SUPPLIED RECORDS:
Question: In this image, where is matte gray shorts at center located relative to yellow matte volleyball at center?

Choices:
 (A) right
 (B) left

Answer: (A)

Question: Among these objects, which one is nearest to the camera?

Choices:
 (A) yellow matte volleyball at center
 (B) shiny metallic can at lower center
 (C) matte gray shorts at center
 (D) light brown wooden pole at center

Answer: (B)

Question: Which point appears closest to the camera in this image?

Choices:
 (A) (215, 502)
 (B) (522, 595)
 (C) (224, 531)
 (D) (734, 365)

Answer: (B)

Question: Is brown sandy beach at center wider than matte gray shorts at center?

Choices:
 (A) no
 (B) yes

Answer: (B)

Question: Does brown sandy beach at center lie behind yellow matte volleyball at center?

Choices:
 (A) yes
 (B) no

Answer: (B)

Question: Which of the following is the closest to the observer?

WRITTEN EXERCISE:
Pick out every line in the rows above that contains the word "matte", and copy each one.

FINAL RESULT:
Question: In this image, where is matte gray shorts at center located relative to yellow matte volleyball at center?
 (A) yellow matte volleyball at center
 (C) matte gray shorts at center
Question: Is brown sandy beach at center wider than matte gray shorts at center?
Question: Does brown sandy beach at center lie behind yellow matte volleyball at center?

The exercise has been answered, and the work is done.